» **Extracted material**

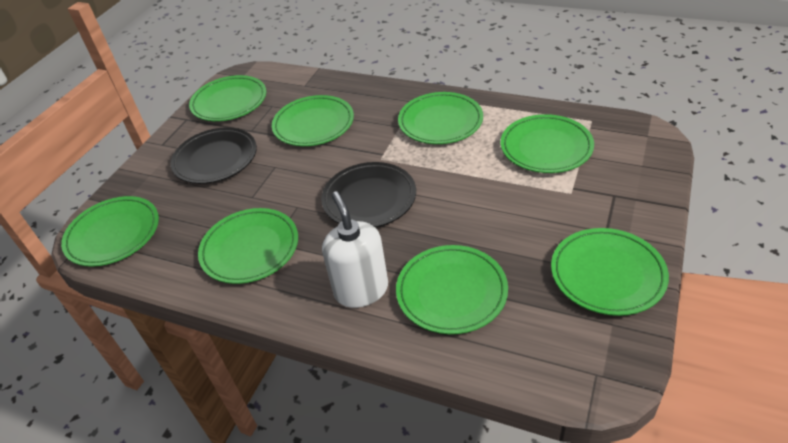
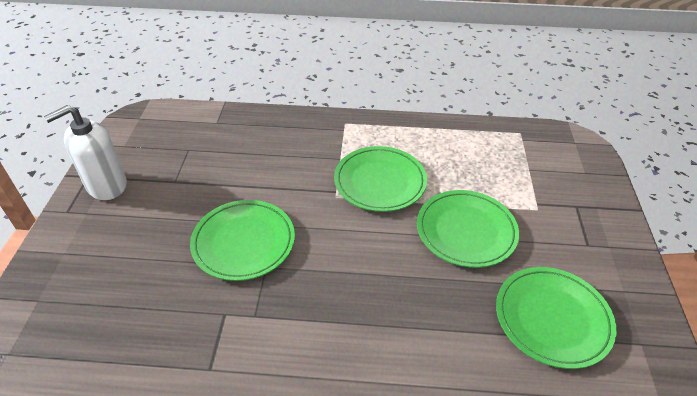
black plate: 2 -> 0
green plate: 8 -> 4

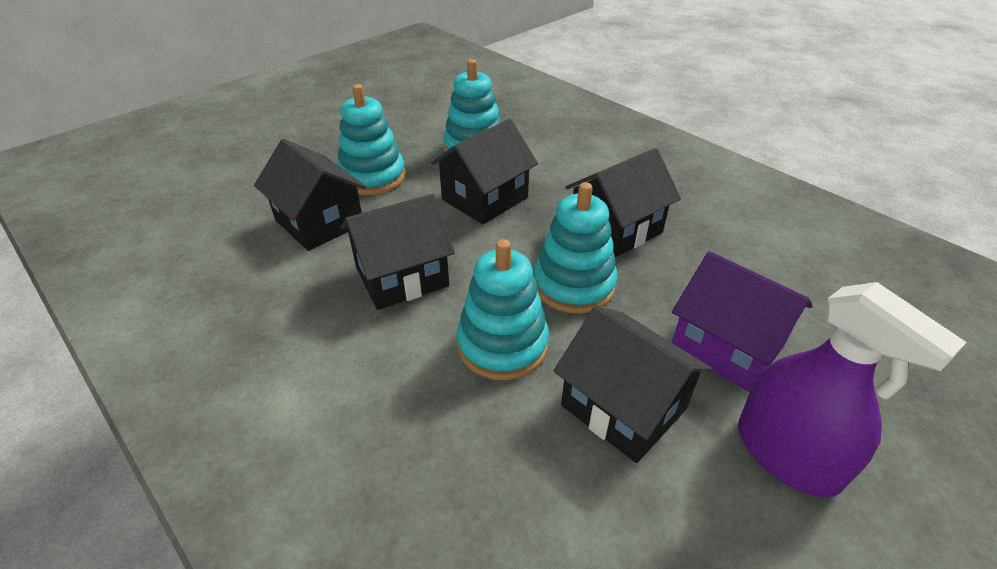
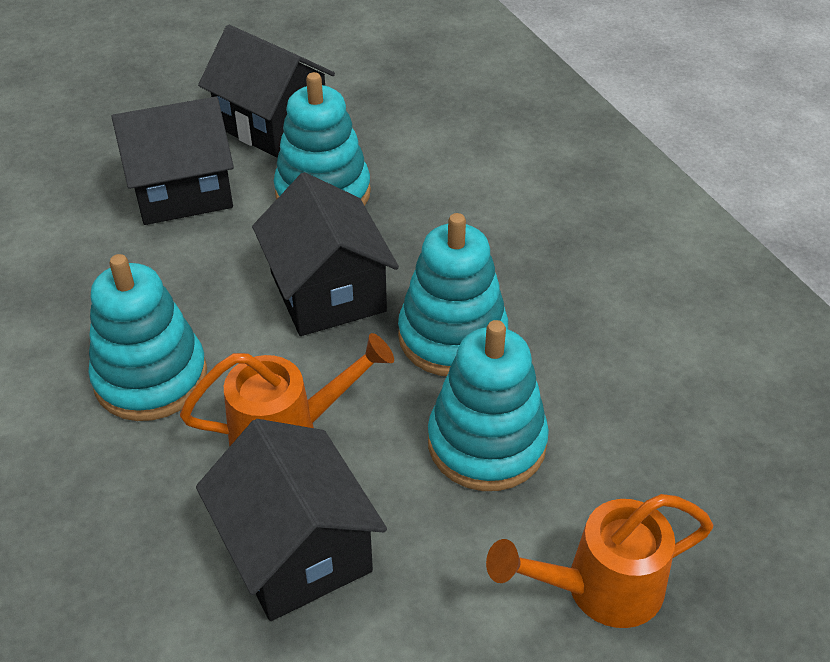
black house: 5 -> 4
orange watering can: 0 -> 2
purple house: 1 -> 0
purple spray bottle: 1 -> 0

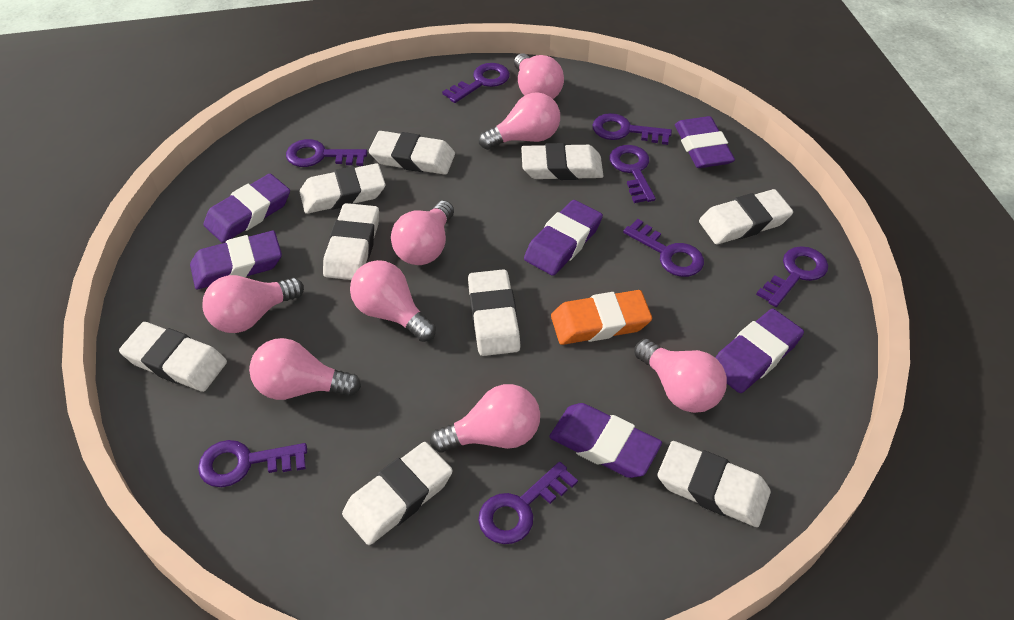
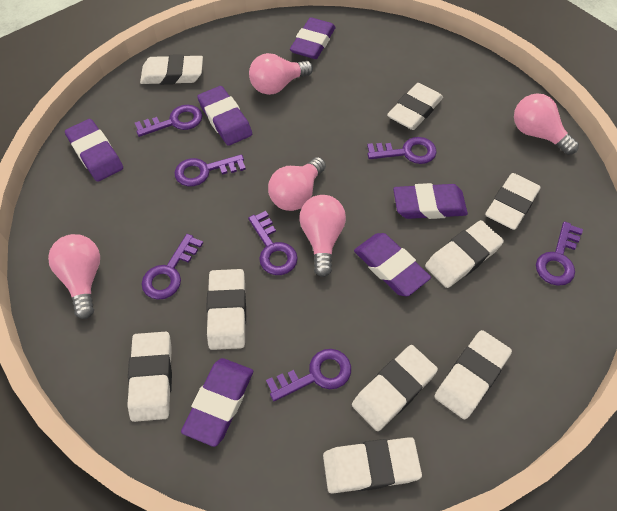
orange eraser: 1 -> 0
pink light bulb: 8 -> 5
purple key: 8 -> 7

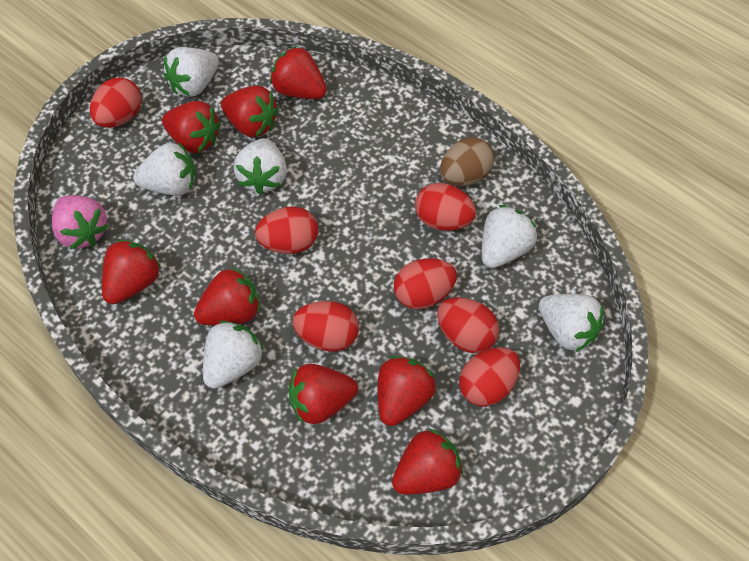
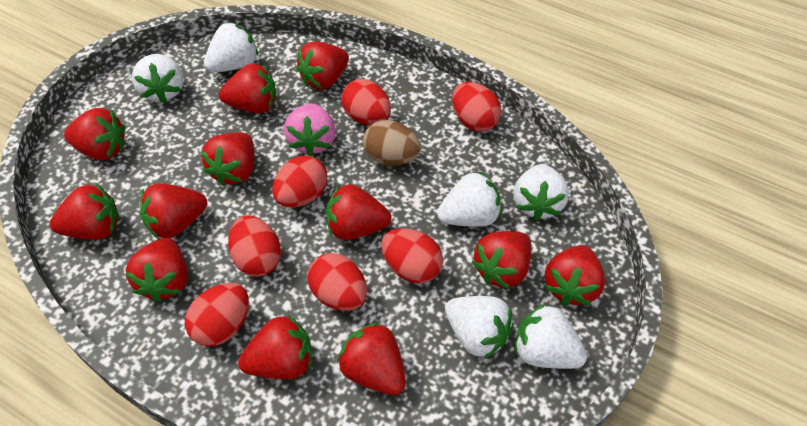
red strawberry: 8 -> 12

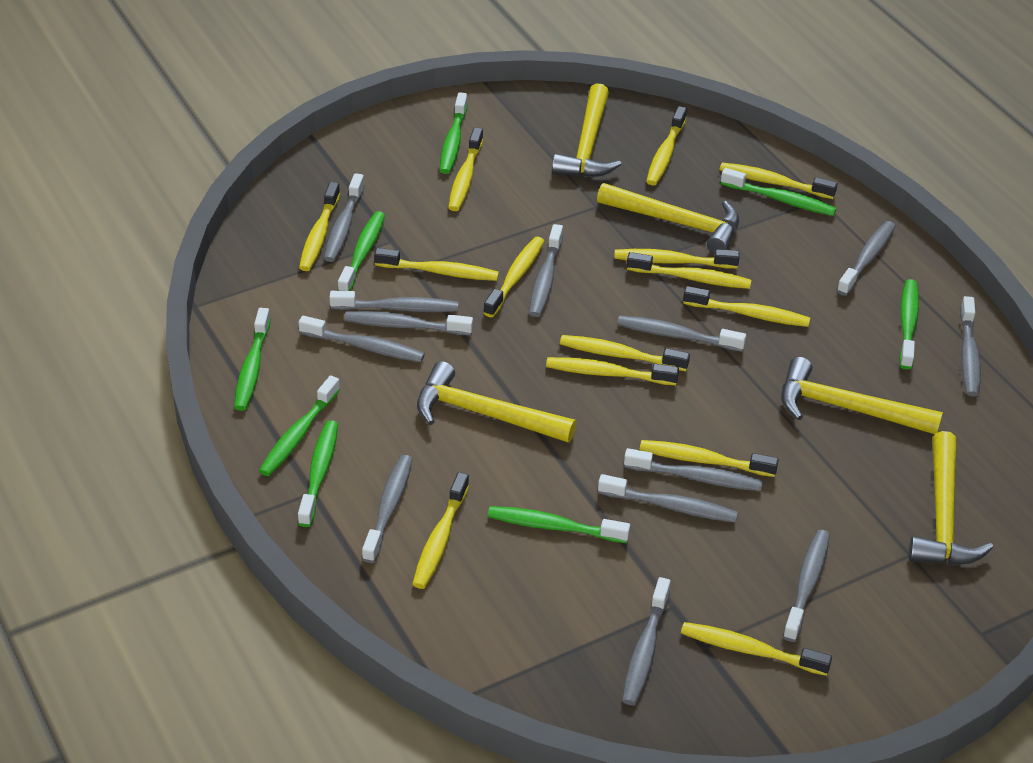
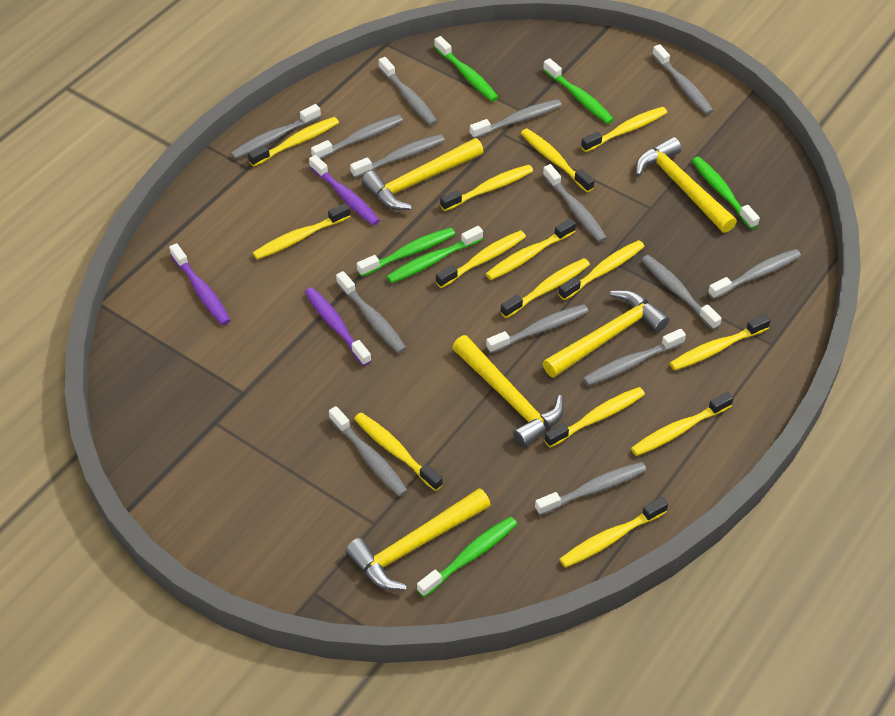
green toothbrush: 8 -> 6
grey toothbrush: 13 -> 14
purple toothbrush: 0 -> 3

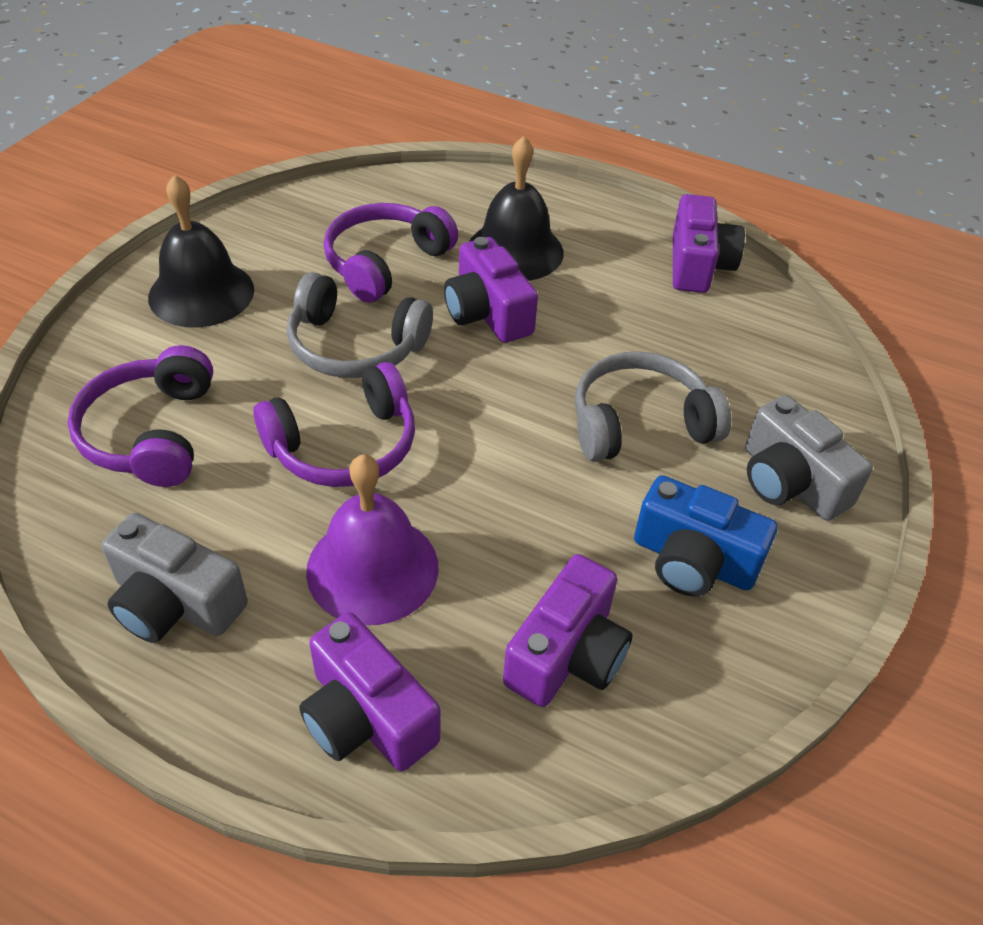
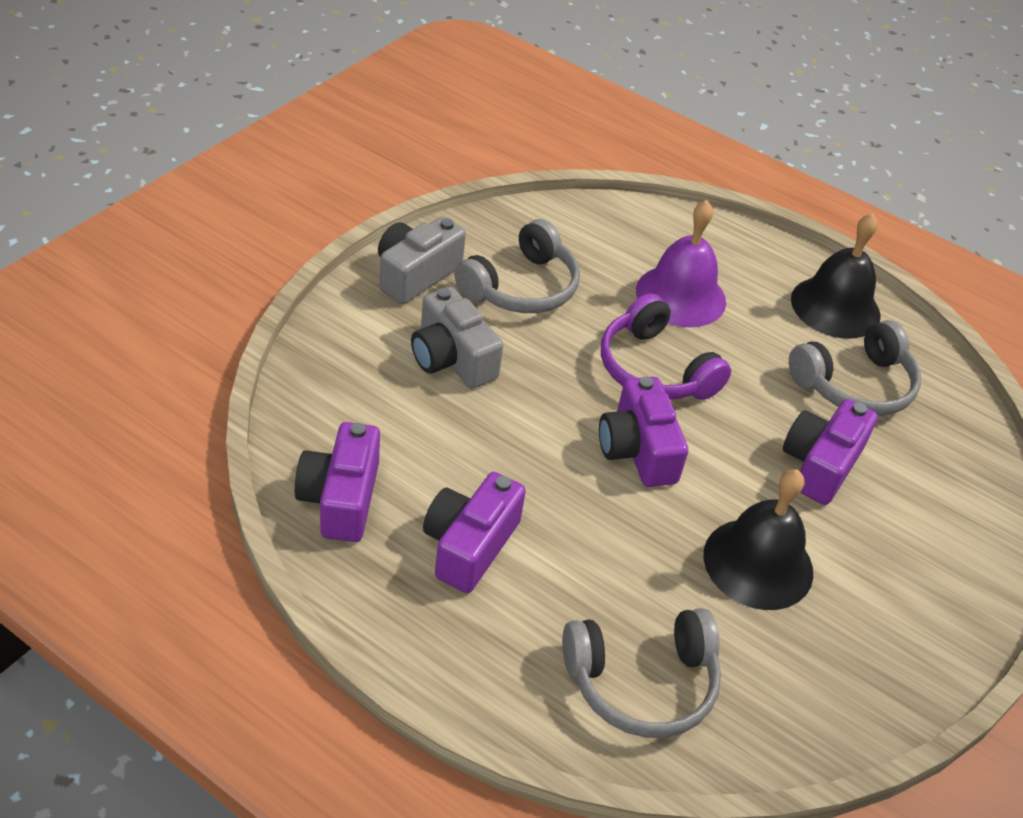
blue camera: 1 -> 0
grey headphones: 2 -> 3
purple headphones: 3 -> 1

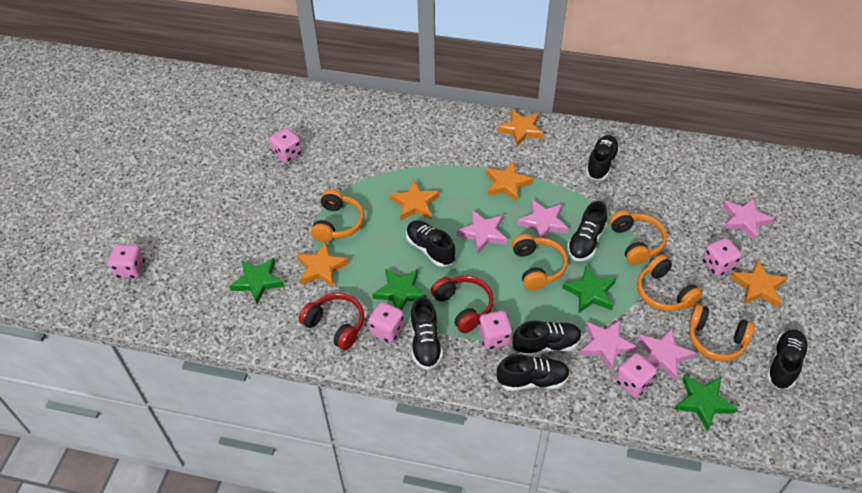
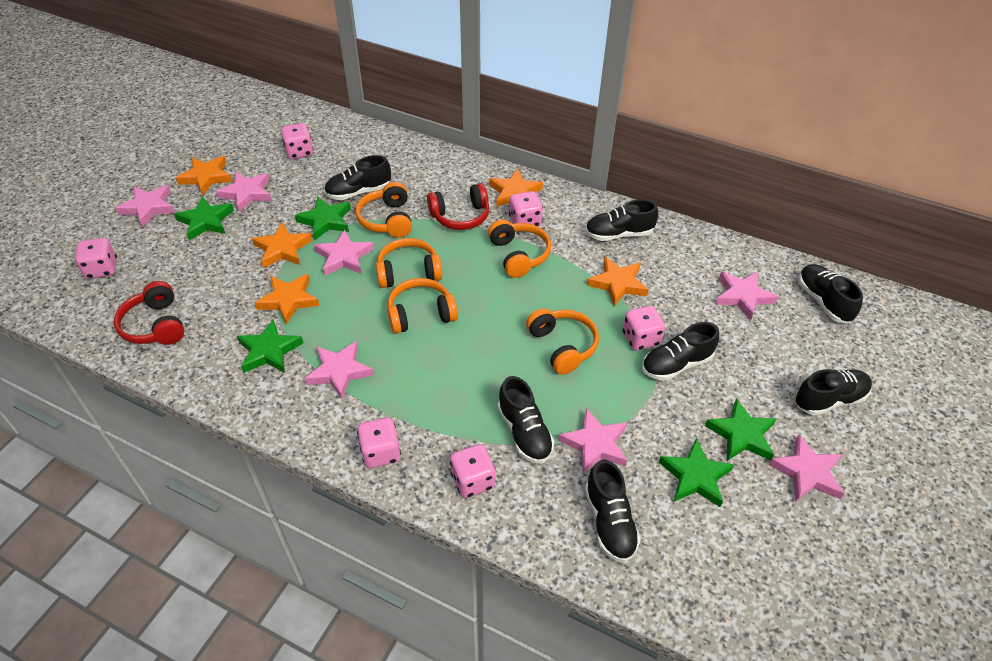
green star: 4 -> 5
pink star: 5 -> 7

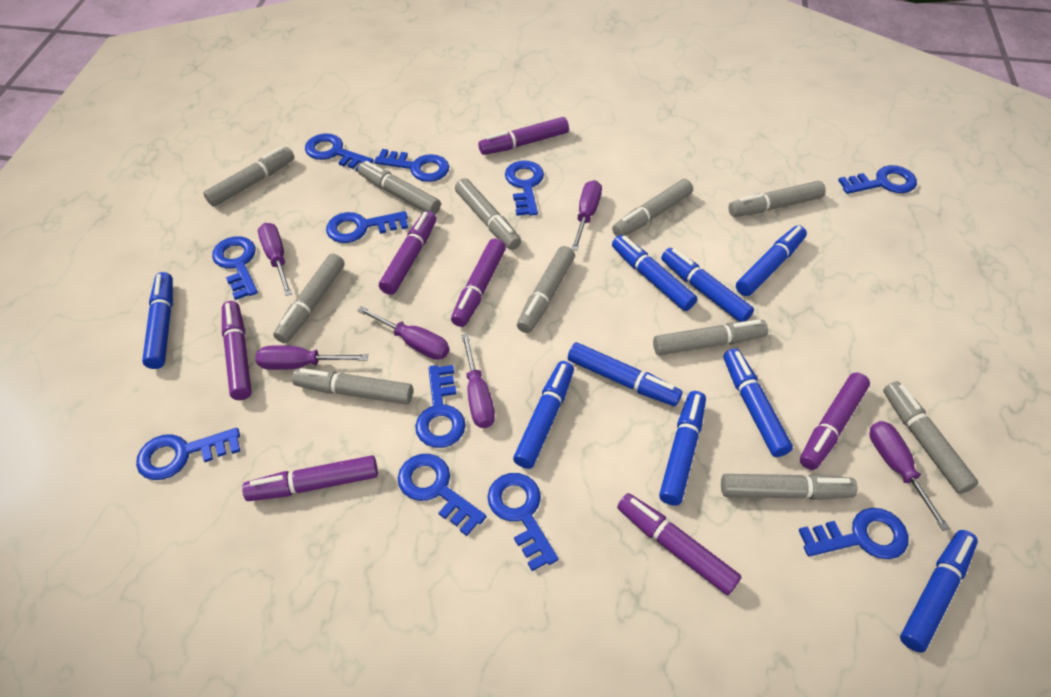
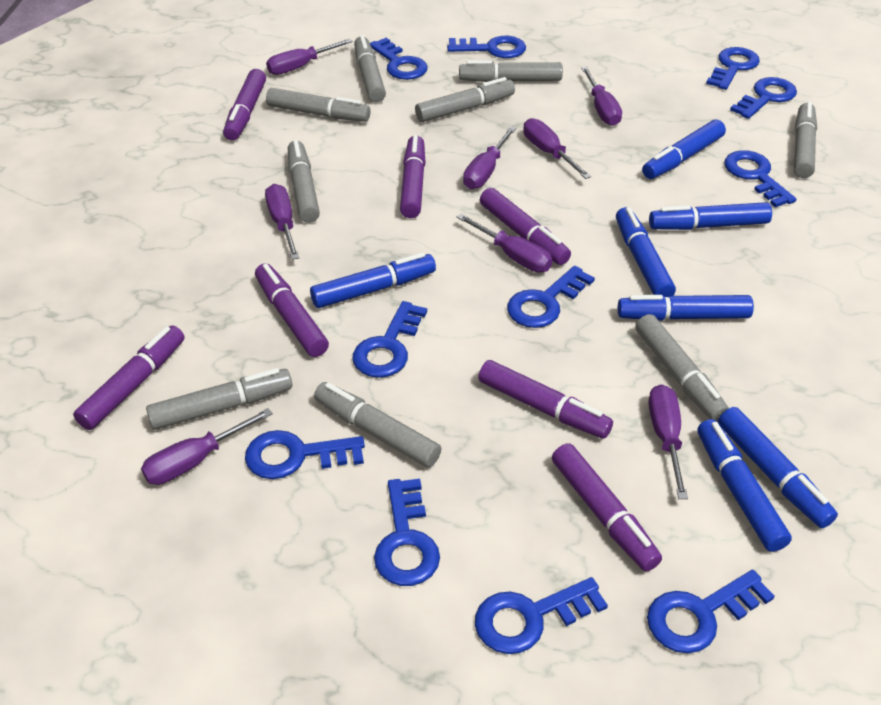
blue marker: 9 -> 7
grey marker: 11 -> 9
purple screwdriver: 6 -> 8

» **Instructions for the task**
Wherever the word "orange" appears in the listing above, copy the whole line.

» **Answer for the task**
orange watering can: 0 -> 2
orange eraser: 1 -> 0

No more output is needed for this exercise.